DATA EXTRACT:
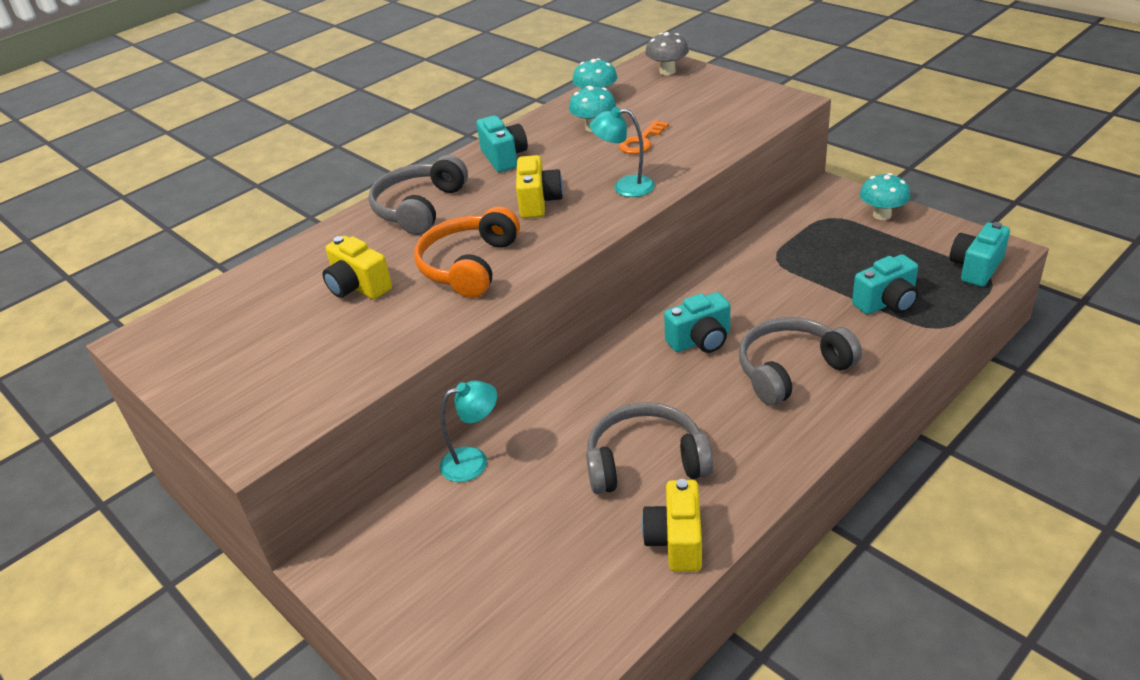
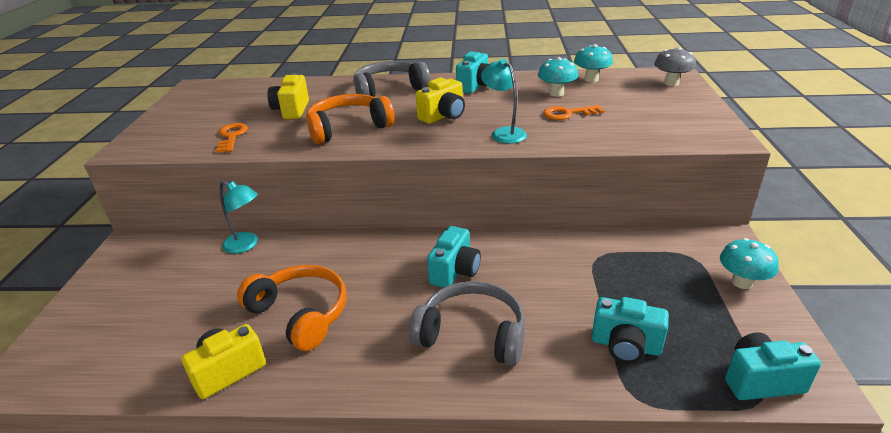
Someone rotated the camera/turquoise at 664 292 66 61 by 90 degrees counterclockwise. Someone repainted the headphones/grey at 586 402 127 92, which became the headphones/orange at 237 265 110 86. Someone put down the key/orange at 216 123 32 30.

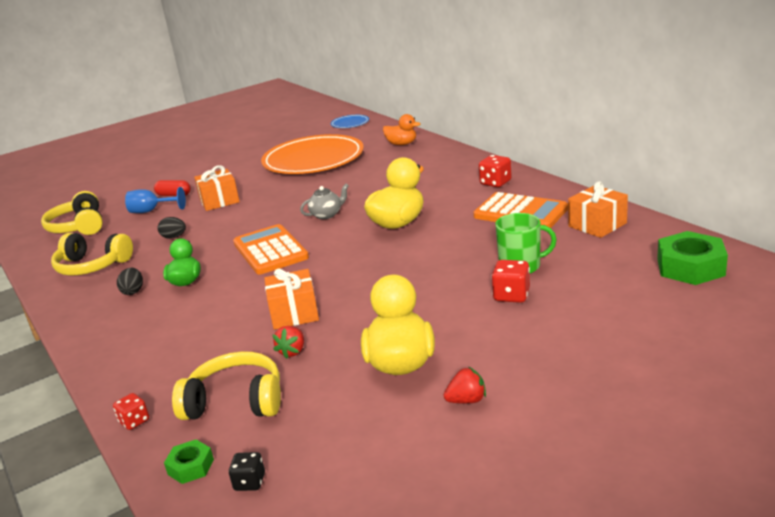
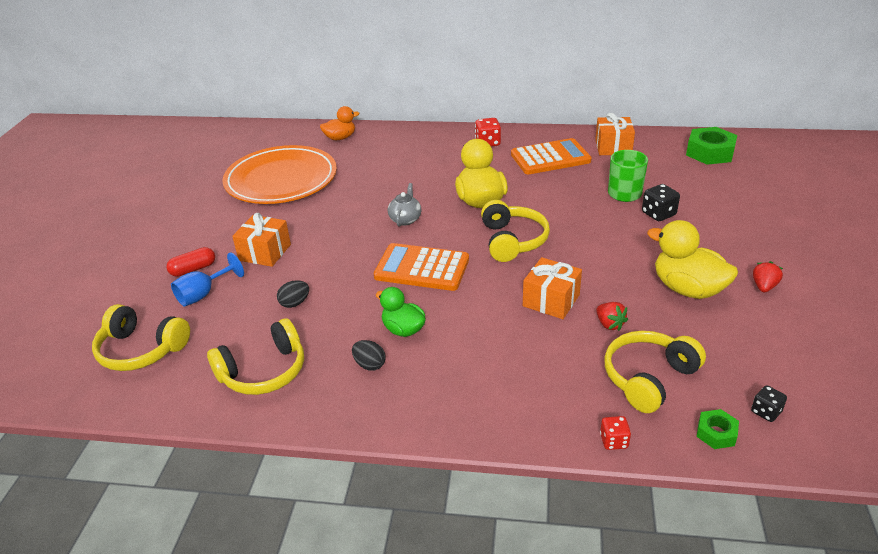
Someone took away the plate/blue at 331 115 38 13. Someone repainted the dice/red at 491 260 39 43, which became the dice/black at 642 184 38 37. Someone put down the headphones/yellow at 481 200 69 62.

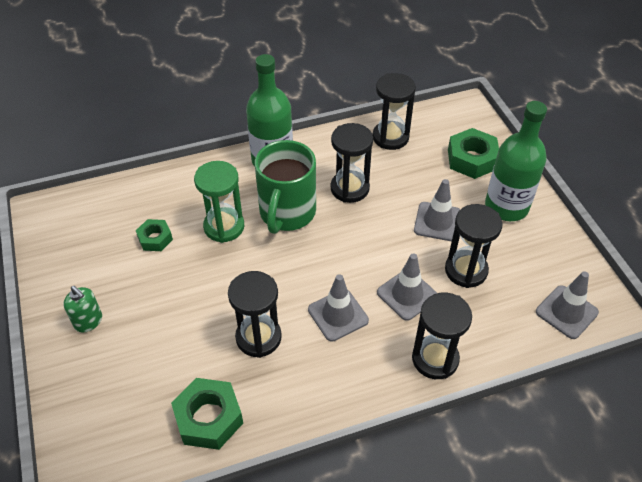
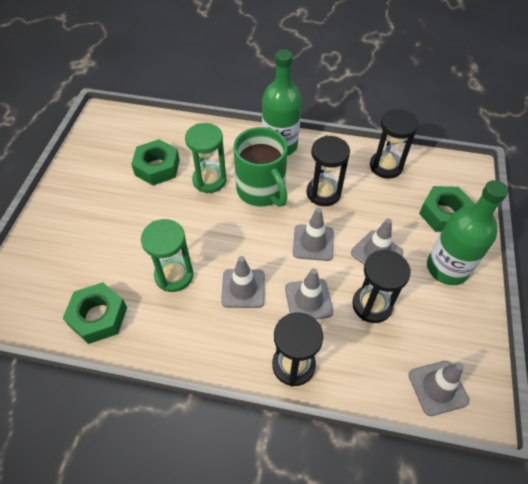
Someone rotated the mug/green at 255 140 61 94 by 75 degrees counterclockwise. Someone scaled the nut/green at 136 219 37 32 by 1.66. Someone repainted the hourglass/black at 228 271 54 87, which became the hourglass/green at 141 219 53 73. Someone took away the soap dispenser/green at 63 286 39 47. Someone put down the traffic cone/grey at 293 208 41 53.

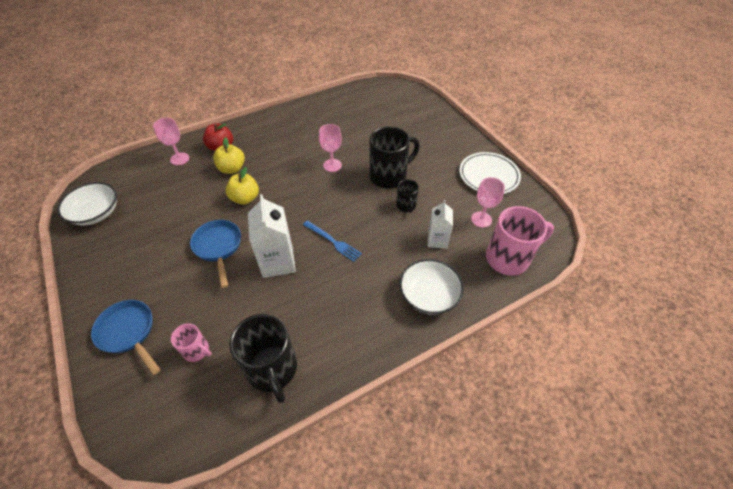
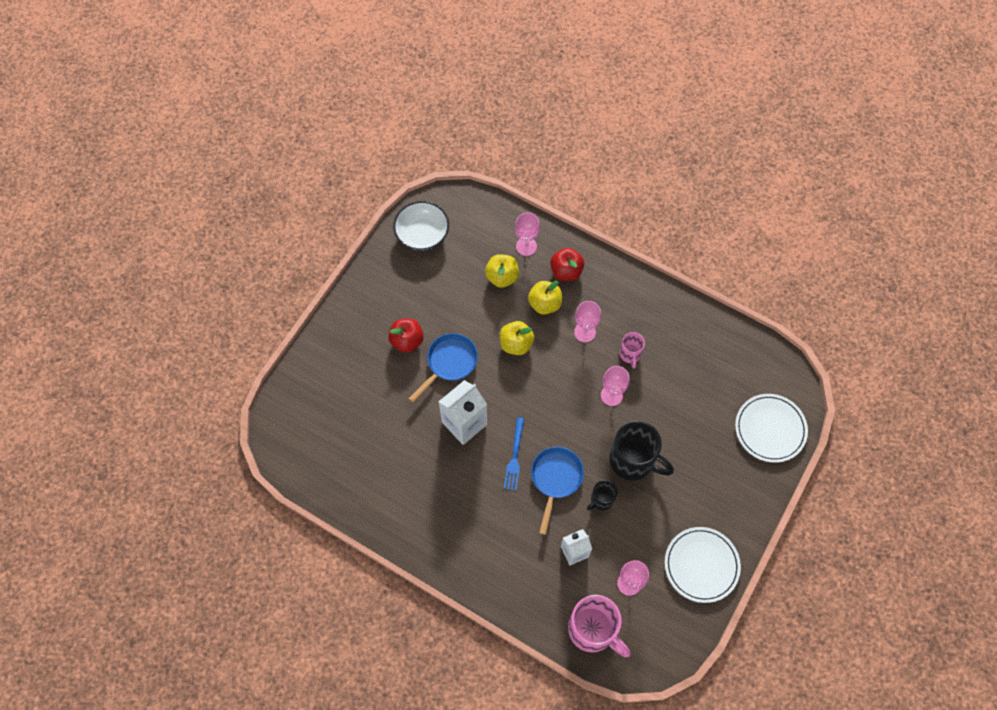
Someone took away the bowl/white at 399 259 65 56. Someone carried the pan/blue from 91 300 69 75 to 531 447 53 88. Someone took away the mug/black at 229 314 68 89. Someone carried the mug/pink from 171 324 41 38 to 619 332 26 36. Someone put down the apple/yellow at 485 254 34 34. Someone put down the goblet/pink at 574 301 27 41. Someone put down the apple/red at 388 319 36 34. Someone put down the plate/white at 735 394 73 69.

REQUIRED ACTION:
Among the lines of the material above, find those with the word "plate". Copy each one.

ANSWER FOR THIS EXERCISE:
Someone took away the plate/blue at 331 115 38 13. Someone repainted the dice/red at 491 260 39 43, which became the dice/black at 642 184 38 37. Someone put down the headphones/yellow at 481 200 69 62.
Someone took away the bowl/white at 399 259 65 56. Someone carried the pan/blue from 91 300 69 75 to 531 447 53 88. Someone took away the mug/black at 229 314 68 89. Someone carried the mug/pink from 171 324 41 38 to 619 332 26 36. Someone put down the apple/yellow at 485 254 34 34. Someone put down the goblet/pink at 574 301 27 41. Someone put down the apple/red at 388 319 36 34. Someone put down the plate/white at 735 394 73 69.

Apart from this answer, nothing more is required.